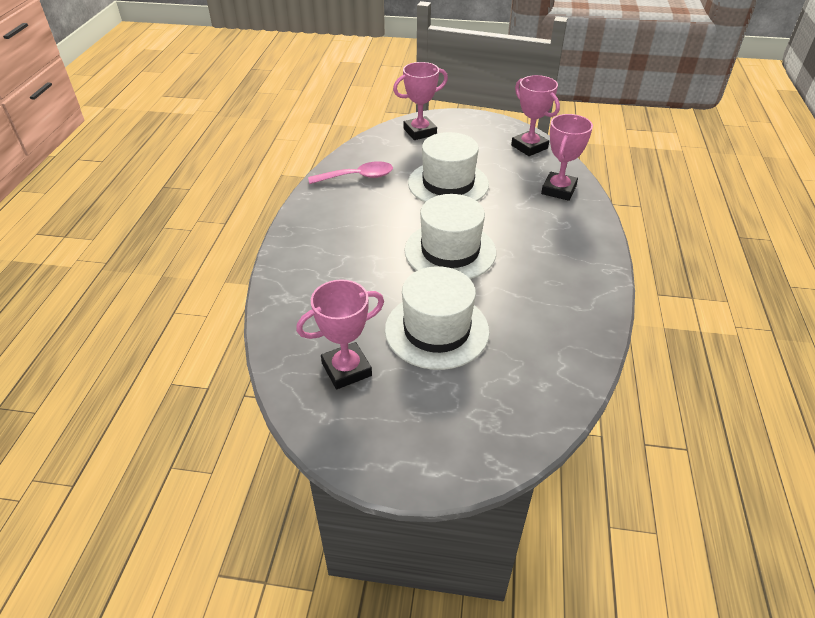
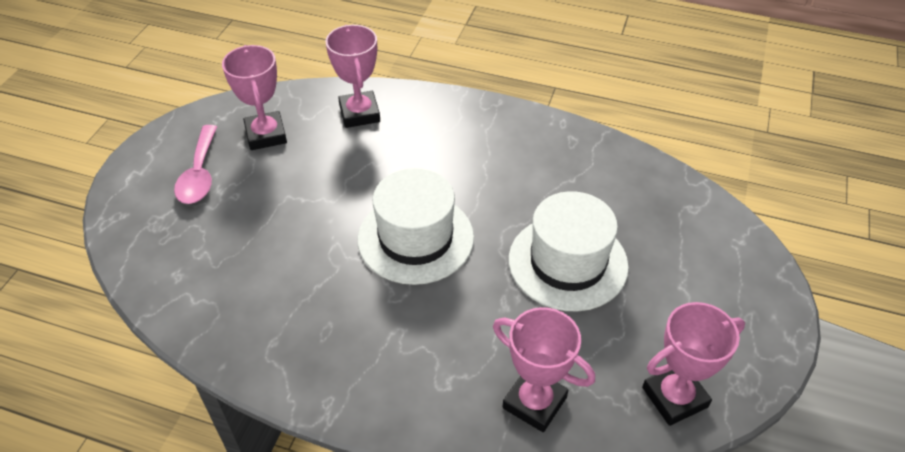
camera: 100 degrees right, 5 degrees up
(357, 177) = (594, 170): pink spoon -> pink spoon (199, 174)
(420, 132) = (722, 253): pink trophy -> pink trophy (359, 113)
(436, 330) = (289, 204): white hat -> none

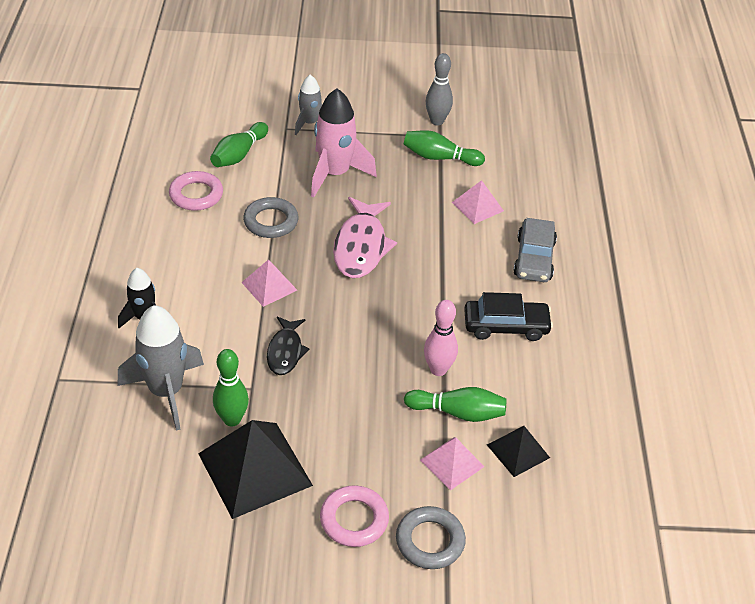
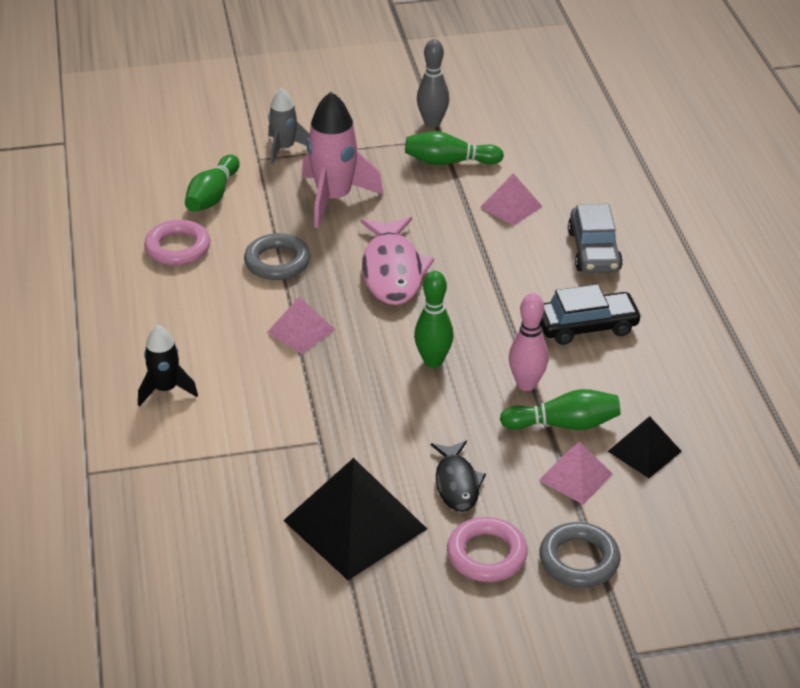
camera: 10 degrees left, 5 degrees down
(166, 392) = (221, 463): grey rocket -> none
(232, 419) = (309, 478): green bowling pin -> green bowling pin (433, 361)
(285, 352) = (345, 396): black fish -> black fish (457, 483)

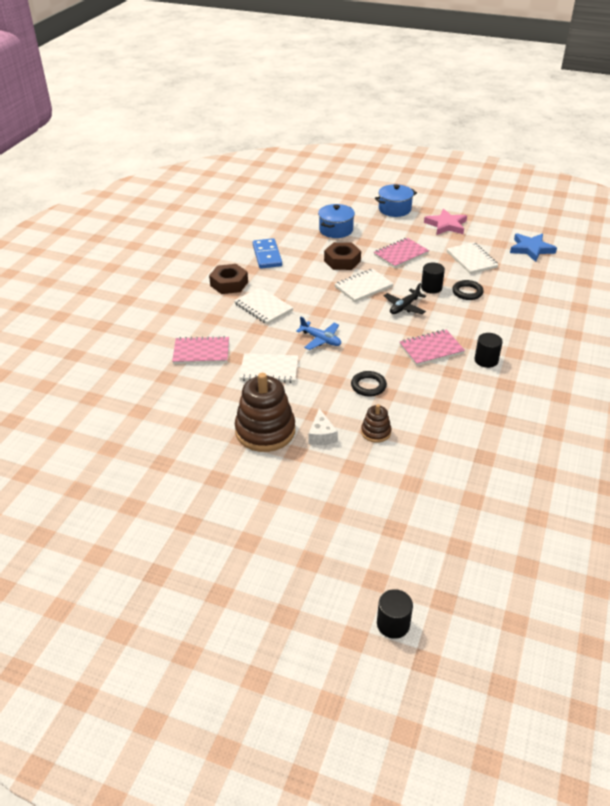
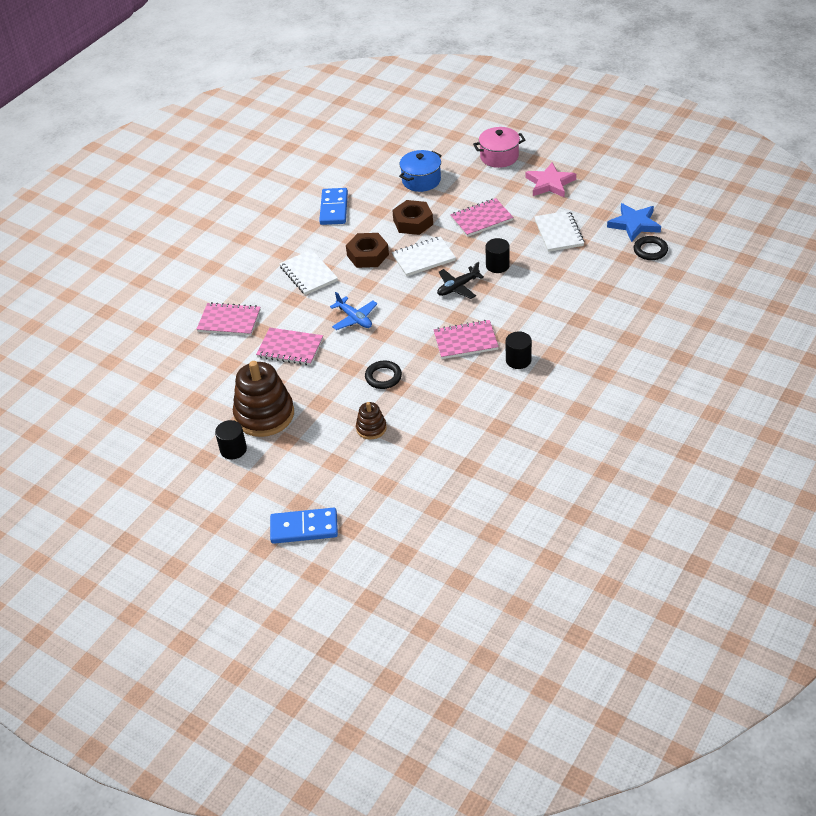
camera: 15 degrees right, 5 degrees up
(229, 284) = (282, 241): brown nut -> brown nut (368, 255)
(269, 370) = (290, 348): white notebook -> pink notebook
(321, 435) = (317, 425): white cheese -> none
(346, 535) = (304, 528): none -> blue domino
(393, 624) = (315, 614): black cylinder -> black cylinder (233, 449)
(394, 209) = (499, 157): blue pot -> pink pot
(467, 292) = (535, 275): black ring -> black ring (650, 250)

- **TASK INSTRUCTIONS**
Where a record above holds a picture, drop the picture and print the rest exactly.

- **YOUR RESPONSE**
camera: 100 degrees right, 5 degrees up
(357, 177) = (594, 170): pink spoon -> pink spoon (199, 174)
(420, 132) = (722, 253): pink trophy -> pink trophy (359, 113)
(436, 330) = (289, 204): white hat -> none

camera: 10 degrees left, 5 degrees down
(166, 392) = (221, 463): grey rocket -> none
(232, 419) = (309, 478): green bowling pin -> green bowling pin (433, 361)
(285, 352) = (345, 396): black fish -> black fish (457, 483)

camera: 15 degrees right, 5 degrees up
(229, 284) = (282, 241): brown nut -> brown nut (368, 255)
(269, 370) = (290, 348): white notebook -> pink notebook
(321, 435) = (317, 425): white cheese -> none
(346, 535) = (304, 528): none -> blue domino
(393, 624) = (315, 614): black cylinder -> black cylinder (233, 449)
(394, 209) = (499, 157): blue pot -> pink pot
(467, 292) = (535, 275): black ring -> black ring (650, 250)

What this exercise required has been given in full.